# Records drawn from a dataset:
*** Begin section ***

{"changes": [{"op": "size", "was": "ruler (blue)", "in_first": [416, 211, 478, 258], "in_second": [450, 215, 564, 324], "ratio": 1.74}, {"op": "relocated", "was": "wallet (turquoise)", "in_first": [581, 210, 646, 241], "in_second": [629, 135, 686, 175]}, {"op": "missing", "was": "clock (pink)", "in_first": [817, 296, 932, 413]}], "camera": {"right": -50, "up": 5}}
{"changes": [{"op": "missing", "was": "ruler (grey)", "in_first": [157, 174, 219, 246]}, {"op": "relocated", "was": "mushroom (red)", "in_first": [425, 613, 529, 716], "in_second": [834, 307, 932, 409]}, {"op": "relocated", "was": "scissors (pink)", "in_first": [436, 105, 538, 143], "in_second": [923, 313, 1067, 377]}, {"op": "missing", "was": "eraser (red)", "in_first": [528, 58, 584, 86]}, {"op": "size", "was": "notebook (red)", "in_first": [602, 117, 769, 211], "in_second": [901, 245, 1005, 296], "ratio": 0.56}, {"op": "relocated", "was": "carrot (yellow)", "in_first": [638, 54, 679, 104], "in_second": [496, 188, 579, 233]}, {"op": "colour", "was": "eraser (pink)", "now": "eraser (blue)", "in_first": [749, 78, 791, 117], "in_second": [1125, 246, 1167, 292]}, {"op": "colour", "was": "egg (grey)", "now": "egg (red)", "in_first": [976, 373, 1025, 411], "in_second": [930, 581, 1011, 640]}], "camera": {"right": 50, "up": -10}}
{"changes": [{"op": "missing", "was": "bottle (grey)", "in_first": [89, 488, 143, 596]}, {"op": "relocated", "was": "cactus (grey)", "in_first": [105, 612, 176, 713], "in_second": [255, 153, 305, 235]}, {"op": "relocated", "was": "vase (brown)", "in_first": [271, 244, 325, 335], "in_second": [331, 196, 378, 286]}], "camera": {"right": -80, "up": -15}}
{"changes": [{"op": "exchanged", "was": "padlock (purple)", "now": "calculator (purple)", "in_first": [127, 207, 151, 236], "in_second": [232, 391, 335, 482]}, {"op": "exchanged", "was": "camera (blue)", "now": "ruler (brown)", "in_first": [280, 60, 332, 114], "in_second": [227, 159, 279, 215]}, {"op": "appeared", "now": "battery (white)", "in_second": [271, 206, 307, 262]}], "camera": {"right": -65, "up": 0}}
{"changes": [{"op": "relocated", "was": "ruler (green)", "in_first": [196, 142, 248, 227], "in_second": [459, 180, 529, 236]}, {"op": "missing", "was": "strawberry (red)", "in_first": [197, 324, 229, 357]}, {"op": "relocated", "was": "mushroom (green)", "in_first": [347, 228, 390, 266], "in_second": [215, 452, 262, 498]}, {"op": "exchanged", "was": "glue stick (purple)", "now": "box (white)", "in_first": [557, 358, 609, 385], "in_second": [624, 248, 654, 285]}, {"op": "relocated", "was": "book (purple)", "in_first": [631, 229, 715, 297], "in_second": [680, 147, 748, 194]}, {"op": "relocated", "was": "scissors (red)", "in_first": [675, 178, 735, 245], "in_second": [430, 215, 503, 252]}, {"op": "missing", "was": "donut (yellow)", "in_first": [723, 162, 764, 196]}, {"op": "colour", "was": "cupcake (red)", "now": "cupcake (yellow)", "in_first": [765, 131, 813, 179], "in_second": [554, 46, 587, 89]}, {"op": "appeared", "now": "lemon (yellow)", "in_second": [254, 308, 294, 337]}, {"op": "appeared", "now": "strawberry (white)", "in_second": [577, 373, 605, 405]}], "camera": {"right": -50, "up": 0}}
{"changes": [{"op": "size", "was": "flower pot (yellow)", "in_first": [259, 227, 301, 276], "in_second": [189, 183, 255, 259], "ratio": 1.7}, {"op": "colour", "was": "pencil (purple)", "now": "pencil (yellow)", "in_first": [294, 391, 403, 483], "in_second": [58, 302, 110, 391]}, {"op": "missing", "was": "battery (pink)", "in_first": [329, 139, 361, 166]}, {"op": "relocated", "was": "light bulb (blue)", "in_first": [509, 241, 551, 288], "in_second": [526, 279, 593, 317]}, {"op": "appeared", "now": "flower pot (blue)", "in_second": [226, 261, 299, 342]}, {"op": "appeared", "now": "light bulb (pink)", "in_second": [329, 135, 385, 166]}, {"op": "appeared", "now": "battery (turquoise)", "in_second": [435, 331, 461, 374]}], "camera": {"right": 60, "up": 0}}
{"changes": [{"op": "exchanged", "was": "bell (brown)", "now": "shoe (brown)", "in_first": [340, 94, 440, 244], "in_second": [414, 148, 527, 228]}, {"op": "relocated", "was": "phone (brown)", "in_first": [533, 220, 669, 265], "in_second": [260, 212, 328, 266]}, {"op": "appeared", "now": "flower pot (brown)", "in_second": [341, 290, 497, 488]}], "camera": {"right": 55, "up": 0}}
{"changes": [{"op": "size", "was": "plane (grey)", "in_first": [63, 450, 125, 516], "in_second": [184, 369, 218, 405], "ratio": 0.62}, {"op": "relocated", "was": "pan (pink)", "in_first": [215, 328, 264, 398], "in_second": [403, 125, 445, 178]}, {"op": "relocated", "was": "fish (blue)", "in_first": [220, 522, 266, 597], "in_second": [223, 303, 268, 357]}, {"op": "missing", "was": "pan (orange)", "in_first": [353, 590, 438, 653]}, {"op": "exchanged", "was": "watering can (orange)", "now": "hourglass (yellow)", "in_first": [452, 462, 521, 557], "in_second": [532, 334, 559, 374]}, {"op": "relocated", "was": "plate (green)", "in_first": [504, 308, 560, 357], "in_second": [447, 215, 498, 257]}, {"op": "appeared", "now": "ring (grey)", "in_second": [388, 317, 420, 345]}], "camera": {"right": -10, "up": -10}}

*** End section ***

# Exercise description:
Every line above is to be transcribed exactly, with nothing dropped.

# Answer to the exercise:
{"changes": [{"op": "size", "was": "ruler (blue)", "in_first": [416, 211, 478, 258], "in_second": [450, 215, 564, 324], "ratio": 1.74}, {"op": "relocated", "was": "wallet (turquoise)", "in_first": [581, 210, 646, 241], "in_second": [629, 135, 686, 175]}, {"op": "missing", "was": "clock (pink)", "in_first": [817, 296, 932, 413]}], "camera": {"right": -50, "up": 5}}
{"changes": [{"op": "missing", "was": "ruler (grey)", "in_first": [157, 174, 219, 246]}, {"op": "relocated", "was": "mushroom (red)", "in_first": [425, 613, 529, 716], "in_second": [834, 307, 932, 409]}, {"op": "relocated", "was": "scissors (pink)", "in_first": [436, 105, 538, 143], "in_second": [923, 313, 1067, 377]}, {"op": "missing", "was": "eraser (red)", "in_first": [528, 58, 584, 86]}, {"op": "size", "was": "notebook (red)", "in_first": [602, 117, 769, 211], "in_second": [901, 245, 1005, 296], "ratio": 0.56}, {"op": "relocated", "was": "carrot (yellow)", "in_first": [638, 54, 679, 104], "in_second": [496, 188, 579, 233]}, {"op": "colour", "was": "eraser (pink)", "now": "eraser (blue)", "in_first": [749, 78, 791, 117], "in_second": [1125, 246, 1167, 292]}, {"op": "colour", "was": "egg (grey)", "now": "egg (red)", "in_first": [976, 373, 1025, 411], "in_second": [930, 581, 1011, 640]}], "camera": {"right": 50, "up": -10}}
{"changes": [{"op": "missing", "was": "bottle (grey)", "in_first": [89, 488, 143, 596]}, {"op": "relocated", "was": "cactus (grey)", "in_first": [105, 612, 176, 713], "in_second": [255, 153, 305, 235]}, {"op": "relocated", "was": "vase (brown)", "in_first": [271, 244, 325, 335], "in_second": [331, 196, 378, 286]}], "camera": {"right": -80, "up": -15}}
{"changes": [{"op": "exchanged", "was": "padlock (purple)", "now": "calculator (purple)", "in_first": [127, 207, 151, 236], "in_second": [232, 391, 335, 482]}, {"op": "exchanged", "was": "camera (blue)", "now": "ruler (brown)", "in_first": [280, 60, 332, 114], "in_second": [227, 159, 279, 215]}, {"op": "appeared", "now": "battery (white)", "in_second": [271, 206, 307, 262]}], "camera": {"right": -65, "up": 0}}
{"changes": [{"op": "relocated", "was": "ruler (green)", "in_first": [196, 142, 248, 227], "in_second": [459, 180, 529, 236]}, {"op": "missing", "was": "strawberry (red)", "in_first": [197, 324, 229, 357]}, {"op": "relocated", "was": "mushroom (green)", "in_first": [347, 228, 390, 266], "in_second": [215, 452, 262, 498]}, {"op": "exchanged", "was": "glue stick (purple)", "now": "box (white)", "in_first": [557, 358, 609, 385], "in_second": [624, 248, 654, 285]}, {"op": "relocated", "was": "book (purple)", "in_first": [631, 229, 715, 297], "in_second": [680, 147, 748, 194]}, {"op": "relocated", "was": "scissors (red)", "in_first": [675, 178, 735, 245], "in_second": [430, 215, 503, 252]}, {"op": "missing", "was": "donut (yellow)", "in_first": [723, 162, 764, 196]}, {"op": "colour", "was": "cupcake (red)", "now": "cupcake (yellow)", "in_first": [765, 131, 813, 179], "in_second": [554, 46, 587, 89]}, {"op": "appeared", "now": "lemon (yellow)", "in_second": [254, 308, 294, 337]}, {"op": "appeared", "now": "strawberry (white)", "in_second": [577, 373, 605, 405]}], "camera": {"right": -50, "up": 0}}
{"changes": [{"op": "size", "was": "flower pot (yellow)", "in_first": [259, 227, 301, 276], "in_second": [189, 183, 255, 259], "ratio": 1.7}, {"op": "colour", "was": "pencil (purple)", "now": "pencil (yellow)", "in_first": [294, 391, 403, 483], "in_second": [58, 302, 110, 391]}, {"op": "missing", "was": "battery (pink)", "in_first": [329, 139, 361, 166]}, {"op": "relocated", "was": "light bulb (blue)", "in_first": [509, 241, 551, 288], "in_second": [526, 279, 593, 317]}, {"op": "appeared", "now": "flower pot (blue)", "in_second": [226, 261, 299, 342]}, {"op": "appeared", "now": "light bulb (pink)", "in_second": [329, 135, 385, 166]}, {"op": "appeared", "now": "battery (turquoise)", "in_second": [435, 331, 461, 374]}], "camera": {"right": 60, "up": 0}}
{"changes": [{"op": "exchanged", "was": "bell (brown)", "now": "shoe (brown)", "in_first": [340, 94, 440, 244], "in_second": [414, 148, 527, 228]}, {"op": "relocated", "was": "phone (brown)", "in_first": [533, 220, 669, 265], "in_second": [260, 212, 328, 266]}, {"op": "appeared", "now": "flower pot (brown)", "in_second": [341, 290, 497, 488]}], "camera": {"right": 55, "up": 0}}
{"changes": [{"op": "size", "was": "plane (grey)", "in_first": [63, 450, 125, 516], "in_second": [184, 369, 218, 405], "ratio": 0.62}, {"op": "relocated", "was": "pan (pink)", "in_first": [215, 328, 264, 398], "in_second": [403, 125, 445, 178]}, {"op": "relocated", "was": "fish (blue)", "in_first": [220, 522, 266, 597], "in_second": [223, 303, 268, 357]}, {"op": "missing", "was": "pan (orange)", "in_first": [353, 590, 438, 653]}, {"op": "exchanged", "was": "watering can (orange)", "now": "hourglass (yellow)", "in_first": [452, 462, 521, 557], "in_second": [532, 334, 559, 374]}, {"op": "relocated", "was": "plate (green)", "in_first": [504, 308, 560, 357], "in_second": [447, 215, 498, 257]}, {"op": "appeared", "now": "ring (grey)", "in_second": [388, 317, 420, 345]}], "camera": {"right": -10, "up": -10}}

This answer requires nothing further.